> **Records for processing**:
· · · ·
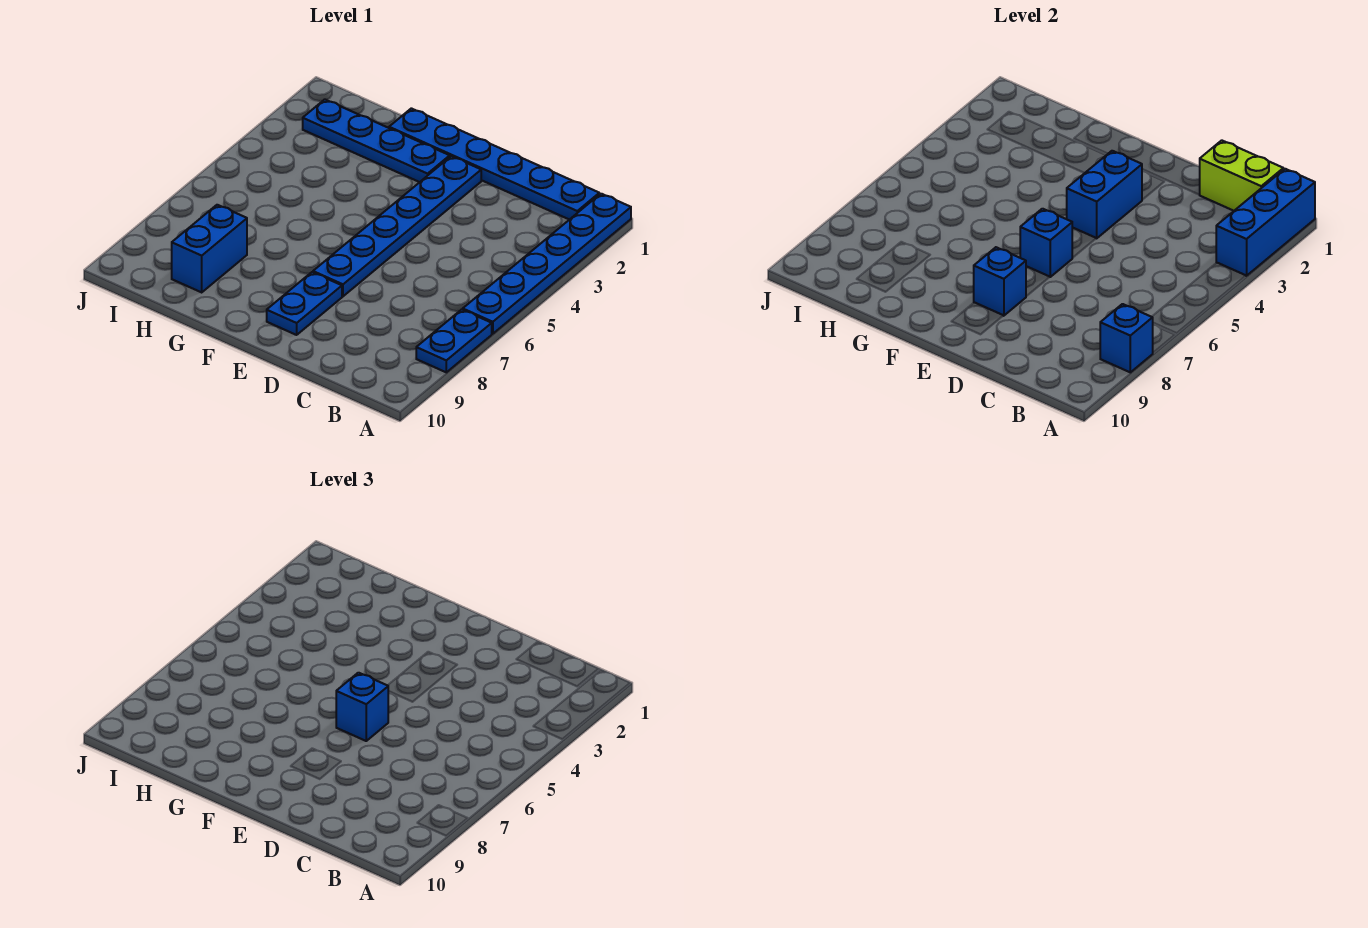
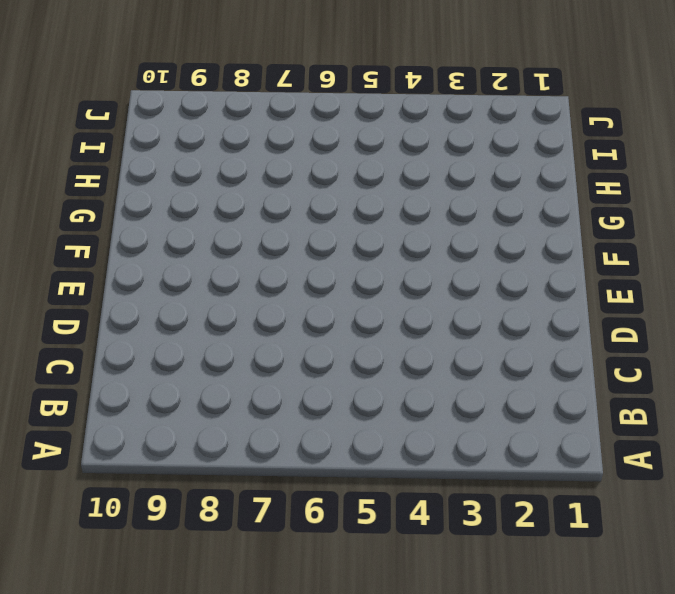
none -> blue plate A1:A6 level 1
none -> blue plate A7:A8 level 1
none -> blue plate B1:G1 level 1

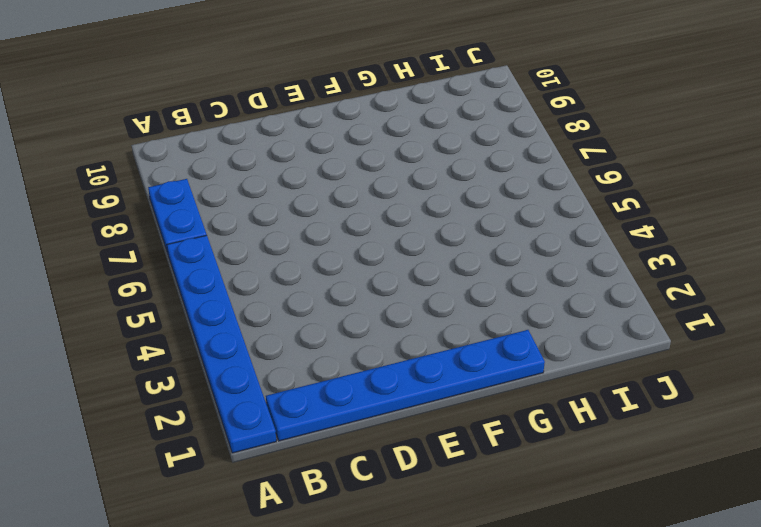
none -> blue plate E2:E7 level 1
none -> blue plate E8:E9 level 1
none -> blue plate F2:I2 level 1

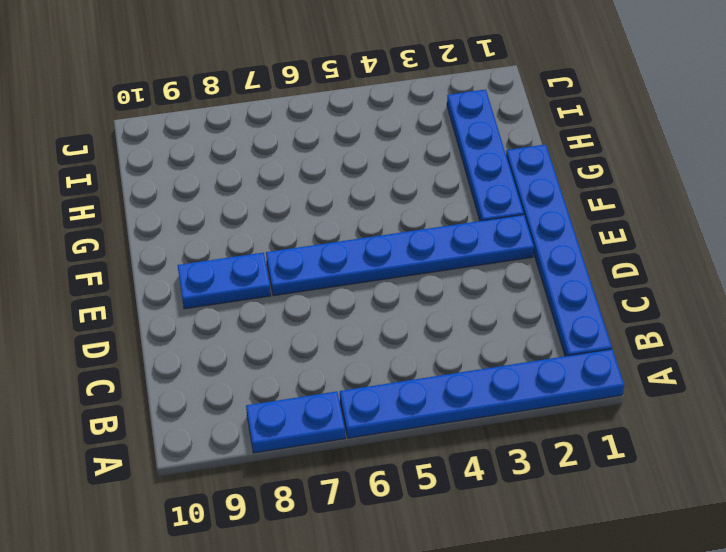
none -> blue brick H8:H9 level 1
none -> blue brick A1:A3 level 2
none -> blue brick A8 level 2

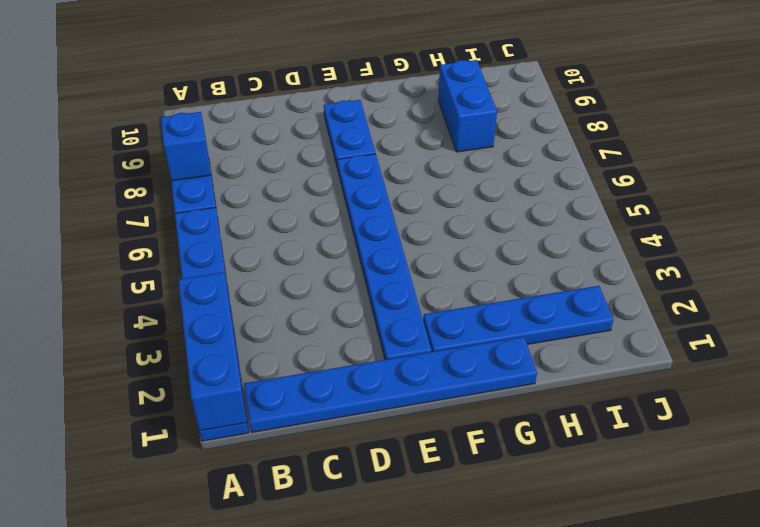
none -> lime brick B1:C1 level 2
none -> blue brick E3:E4 level 2
none -> blue brick E6 level 2

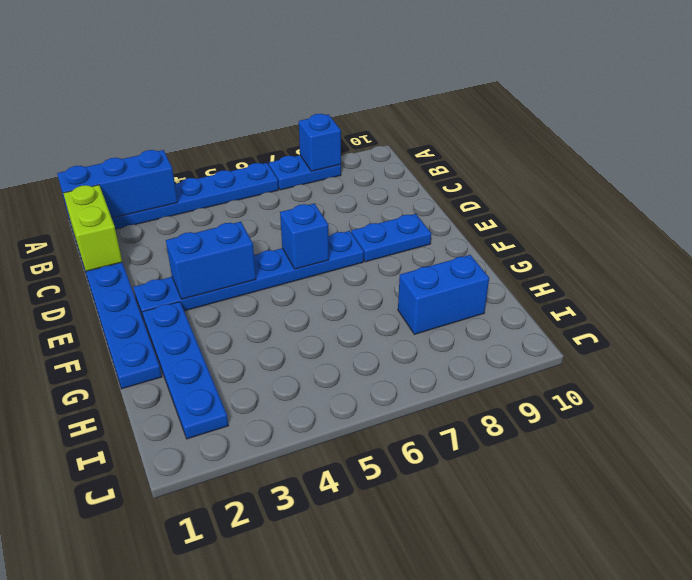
none -> blue brick E8 level 2
none -> blue brick E6 level 3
· · · ·
> **Assignment**: Scan the data above for the string "plate" and copy each line where it appears.

> **Written response**:
none -> blue plate A1:A6 level 1
none -> blue plate A7:A8 level 1
none -> blue plate B1:G1 level 1
none -> blue plate E2:E7 level 1
none -> blue plate E8:E9 level 1
none -> blue plate F2:I2 level 1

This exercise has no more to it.